:: EXERCISE DATA
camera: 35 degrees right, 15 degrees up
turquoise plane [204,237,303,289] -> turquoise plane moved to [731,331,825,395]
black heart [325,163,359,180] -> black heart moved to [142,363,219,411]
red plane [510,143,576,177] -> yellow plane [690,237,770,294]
::::
:: EXERCISE DATA
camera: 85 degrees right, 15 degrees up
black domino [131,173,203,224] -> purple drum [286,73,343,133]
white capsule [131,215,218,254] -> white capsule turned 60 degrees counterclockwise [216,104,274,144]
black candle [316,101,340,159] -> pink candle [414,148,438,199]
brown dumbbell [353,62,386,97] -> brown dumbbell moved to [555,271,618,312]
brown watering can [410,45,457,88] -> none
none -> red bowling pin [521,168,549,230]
::::
» **WHAT IS REQUIRED**: In the entries above, find the line holding "turquoise plane [204,237,303,289]" and the line holding "red plane [510,143,576,177]", then retype exactly those two lines and every line between them, and nothing else.

» **EXERCISE SOLUTION**:
turquoise plane [204,237,303,289] -> turquoise plane moved to [731,331,825,395]
black heart [325,163,359,180] -> black heart moved to [142,363,219,411]
red plane [510,143,576,177] -> yellow plane [690,237,770,294]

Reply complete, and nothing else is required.